◆ TASK ITEM: Give again, exactly as written, each line of the material below starting at the line that contains "camera: 160 degrees right, 0 degrees up" and ending at the line that contains "(407, 159) = (267, 136): blue". Both ends count, and no other line does.

◆ ENTRIES SUPPLIED:
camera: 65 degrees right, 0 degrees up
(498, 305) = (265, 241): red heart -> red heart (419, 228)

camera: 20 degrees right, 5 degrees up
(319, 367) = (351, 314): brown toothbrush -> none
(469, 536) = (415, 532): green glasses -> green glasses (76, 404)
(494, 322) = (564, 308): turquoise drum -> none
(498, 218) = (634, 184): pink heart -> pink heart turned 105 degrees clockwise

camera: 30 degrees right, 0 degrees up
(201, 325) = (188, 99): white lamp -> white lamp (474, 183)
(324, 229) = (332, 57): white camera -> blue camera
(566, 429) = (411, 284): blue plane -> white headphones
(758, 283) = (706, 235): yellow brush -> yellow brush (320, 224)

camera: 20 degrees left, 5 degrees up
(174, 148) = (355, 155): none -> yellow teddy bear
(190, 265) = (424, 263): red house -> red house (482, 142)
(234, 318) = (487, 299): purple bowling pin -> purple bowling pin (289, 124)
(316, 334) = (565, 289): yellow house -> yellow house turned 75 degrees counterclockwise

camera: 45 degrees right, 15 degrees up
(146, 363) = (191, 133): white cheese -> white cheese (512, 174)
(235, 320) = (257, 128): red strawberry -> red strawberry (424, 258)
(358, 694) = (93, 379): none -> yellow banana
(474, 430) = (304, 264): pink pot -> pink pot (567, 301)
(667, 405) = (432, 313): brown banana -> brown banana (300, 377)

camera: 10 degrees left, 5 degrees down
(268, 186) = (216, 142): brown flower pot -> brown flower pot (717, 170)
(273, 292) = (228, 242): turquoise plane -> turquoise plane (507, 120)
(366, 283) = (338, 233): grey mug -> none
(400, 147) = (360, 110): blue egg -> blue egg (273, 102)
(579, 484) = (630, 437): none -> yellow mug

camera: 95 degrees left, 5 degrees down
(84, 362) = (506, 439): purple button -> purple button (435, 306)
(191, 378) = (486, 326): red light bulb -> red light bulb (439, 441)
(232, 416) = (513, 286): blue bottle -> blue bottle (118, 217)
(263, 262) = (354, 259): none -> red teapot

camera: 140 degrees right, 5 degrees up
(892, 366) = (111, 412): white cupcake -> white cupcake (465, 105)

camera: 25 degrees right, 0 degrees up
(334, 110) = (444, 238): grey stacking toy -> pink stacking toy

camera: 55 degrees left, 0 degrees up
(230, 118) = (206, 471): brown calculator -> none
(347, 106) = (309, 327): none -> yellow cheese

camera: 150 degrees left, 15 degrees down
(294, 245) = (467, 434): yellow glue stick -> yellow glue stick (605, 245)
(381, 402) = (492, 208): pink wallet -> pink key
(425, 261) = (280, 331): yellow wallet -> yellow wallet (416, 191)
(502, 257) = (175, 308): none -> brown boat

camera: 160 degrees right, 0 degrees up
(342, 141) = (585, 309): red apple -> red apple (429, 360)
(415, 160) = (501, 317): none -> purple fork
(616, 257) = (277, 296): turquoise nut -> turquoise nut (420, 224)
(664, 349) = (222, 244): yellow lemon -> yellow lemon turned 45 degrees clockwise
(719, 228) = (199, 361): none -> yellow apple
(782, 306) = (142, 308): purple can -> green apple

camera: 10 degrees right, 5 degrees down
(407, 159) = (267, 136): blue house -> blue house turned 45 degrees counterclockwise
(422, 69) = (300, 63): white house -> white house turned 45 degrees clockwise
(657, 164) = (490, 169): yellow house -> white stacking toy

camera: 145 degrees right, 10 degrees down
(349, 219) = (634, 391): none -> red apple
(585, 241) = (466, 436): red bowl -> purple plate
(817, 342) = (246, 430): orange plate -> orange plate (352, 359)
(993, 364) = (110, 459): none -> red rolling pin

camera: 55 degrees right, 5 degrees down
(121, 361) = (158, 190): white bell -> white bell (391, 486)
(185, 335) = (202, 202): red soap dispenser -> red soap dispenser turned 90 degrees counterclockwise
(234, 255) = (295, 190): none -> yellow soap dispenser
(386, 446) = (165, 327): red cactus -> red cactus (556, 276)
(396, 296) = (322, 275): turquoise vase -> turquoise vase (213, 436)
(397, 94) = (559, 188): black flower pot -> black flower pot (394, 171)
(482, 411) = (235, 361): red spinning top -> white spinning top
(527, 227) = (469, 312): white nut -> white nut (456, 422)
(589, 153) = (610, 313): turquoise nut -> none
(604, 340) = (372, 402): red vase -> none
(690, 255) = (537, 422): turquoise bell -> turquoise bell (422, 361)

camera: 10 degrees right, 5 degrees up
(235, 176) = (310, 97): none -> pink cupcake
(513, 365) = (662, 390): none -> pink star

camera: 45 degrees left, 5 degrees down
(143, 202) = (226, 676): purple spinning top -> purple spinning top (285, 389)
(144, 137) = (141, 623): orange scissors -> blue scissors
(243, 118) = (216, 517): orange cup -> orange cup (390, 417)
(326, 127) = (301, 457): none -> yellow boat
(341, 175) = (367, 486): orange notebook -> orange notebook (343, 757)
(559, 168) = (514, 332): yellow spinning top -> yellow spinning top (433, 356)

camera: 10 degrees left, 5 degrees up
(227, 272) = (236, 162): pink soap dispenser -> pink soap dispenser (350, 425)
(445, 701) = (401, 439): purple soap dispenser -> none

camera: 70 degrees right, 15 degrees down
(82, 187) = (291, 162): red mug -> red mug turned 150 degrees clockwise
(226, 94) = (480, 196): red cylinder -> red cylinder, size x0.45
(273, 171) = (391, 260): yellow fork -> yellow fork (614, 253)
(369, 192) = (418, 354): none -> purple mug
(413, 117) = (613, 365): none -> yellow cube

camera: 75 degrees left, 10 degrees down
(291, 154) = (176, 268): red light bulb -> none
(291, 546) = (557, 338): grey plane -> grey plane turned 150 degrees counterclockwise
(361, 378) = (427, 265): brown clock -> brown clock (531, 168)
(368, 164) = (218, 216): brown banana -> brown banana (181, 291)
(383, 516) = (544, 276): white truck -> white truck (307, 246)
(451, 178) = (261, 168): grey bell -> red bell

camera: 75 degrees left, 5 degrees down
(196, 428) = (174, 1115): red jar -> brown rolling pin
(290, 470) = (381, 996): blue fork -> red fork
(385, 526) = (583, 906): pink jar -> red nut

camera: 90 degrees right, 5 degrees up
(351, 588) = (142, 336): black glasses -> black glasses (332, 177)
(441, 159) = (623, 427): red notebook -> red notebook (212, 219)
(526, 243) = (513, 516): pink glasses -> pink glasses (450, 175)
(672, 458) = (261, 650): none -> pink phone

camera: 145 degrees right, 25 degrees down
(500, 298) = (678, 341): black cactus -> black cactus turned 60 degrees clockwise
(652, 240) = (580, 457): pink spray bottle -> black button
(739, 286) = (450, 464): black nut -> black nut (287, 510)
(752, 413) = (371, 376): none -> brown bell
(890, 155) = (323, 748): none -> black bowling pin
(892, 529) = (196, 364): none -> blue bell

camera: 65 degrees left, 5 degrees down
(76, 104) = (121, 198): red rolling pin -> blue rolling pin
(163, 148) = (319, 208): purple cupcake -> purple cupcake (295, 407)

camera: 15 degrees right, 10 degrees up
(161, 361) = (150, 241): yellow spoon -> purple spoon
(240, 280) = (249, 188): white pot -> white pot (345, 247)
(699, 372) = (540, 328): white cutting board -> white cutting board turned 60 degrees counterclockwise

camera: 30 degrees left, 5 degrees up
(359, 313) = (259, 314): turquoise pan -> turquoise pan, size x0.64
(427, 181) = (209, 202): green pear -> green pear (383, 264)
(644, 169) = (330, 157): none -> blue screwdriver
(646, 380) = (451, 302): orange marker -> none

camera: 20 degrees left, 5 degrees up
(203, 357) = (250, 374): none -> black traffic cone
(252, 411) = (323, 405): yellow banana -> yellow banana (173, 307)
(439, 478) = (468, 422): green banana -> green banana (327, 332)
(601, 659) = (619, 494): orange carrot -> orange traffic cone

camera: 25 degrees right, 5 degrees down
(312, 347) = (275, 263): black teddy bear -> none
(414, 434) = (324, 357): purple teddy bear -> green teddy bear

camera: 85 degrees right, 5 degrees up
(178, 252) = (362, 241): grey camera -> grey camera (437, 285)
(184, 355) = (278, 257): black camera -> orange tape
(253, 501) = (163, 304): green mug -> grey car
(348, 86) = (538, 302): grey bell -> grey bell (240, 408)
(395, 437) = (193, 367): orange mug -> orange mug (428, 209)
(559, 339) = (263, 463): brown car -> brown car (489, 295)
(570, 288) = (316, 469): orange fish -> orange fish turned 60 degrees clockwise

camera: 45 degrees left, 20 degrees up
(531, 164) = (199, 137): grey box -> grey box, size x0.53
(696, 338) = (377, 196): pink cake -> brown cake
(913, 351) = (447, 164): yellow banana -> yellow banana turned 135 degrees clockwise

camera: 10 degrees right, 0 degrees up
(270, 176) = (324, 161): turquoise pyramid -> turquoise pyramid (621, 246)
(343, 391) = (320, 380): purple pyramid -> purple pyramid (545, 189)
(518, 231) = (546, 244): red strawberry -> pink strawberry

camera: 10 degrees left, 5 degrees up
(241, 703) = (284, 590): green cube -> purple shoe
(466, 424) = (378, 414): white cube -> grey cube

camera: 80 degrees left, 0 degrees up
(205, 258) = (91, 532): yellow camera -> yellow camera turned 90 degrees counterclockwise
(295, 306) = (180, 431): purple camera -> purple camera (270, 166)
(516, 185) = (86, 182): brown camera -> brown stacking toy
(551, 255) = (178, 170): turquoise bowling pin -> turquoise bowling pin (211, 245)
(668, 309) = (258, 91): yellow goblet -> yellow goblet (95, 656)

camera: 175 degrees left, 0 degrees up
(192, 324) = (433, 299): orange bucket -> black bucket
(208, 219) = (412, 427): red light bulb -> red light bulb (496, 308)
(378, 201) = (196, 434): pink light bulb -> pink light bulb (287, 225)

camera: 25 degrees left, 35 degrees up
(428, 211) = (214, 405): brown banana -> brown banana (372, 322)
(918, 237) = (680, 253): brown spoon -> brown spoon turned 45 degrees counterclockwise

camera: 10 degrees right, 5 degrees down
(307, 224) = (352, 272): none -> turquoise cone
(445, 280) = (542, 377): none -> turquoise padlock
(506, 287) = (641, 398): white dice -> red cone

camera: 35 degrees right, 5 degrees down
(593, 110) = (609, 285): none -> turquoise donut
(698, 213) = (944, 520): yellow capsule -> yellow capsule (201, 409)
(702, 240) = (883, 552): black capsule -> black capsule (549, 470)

◆ PROBLEM SOLUTION:
camera: 160 degrees right, 0 degrees up
(342, 141) = (585, 309): red apple -> red apple (429, 360)
(415, 160) = (501, 317): none -> purple fork
(616, 257) = (277, 296): turquoise nut -> turquoise nut (420, 224)
(664, 349) = (222, 244): yellow lemon -> yellow lemon turned 45 degrees clockwise
(719, 228) = (199, 361): none -> yellow apple
(782, 306) = (142, 308): purple can -> green apple

camera: 10 degrees right, 5 degrees down
(407, 159) = (267, 136): blue house -> blue house turned 45 degrees counterclockwise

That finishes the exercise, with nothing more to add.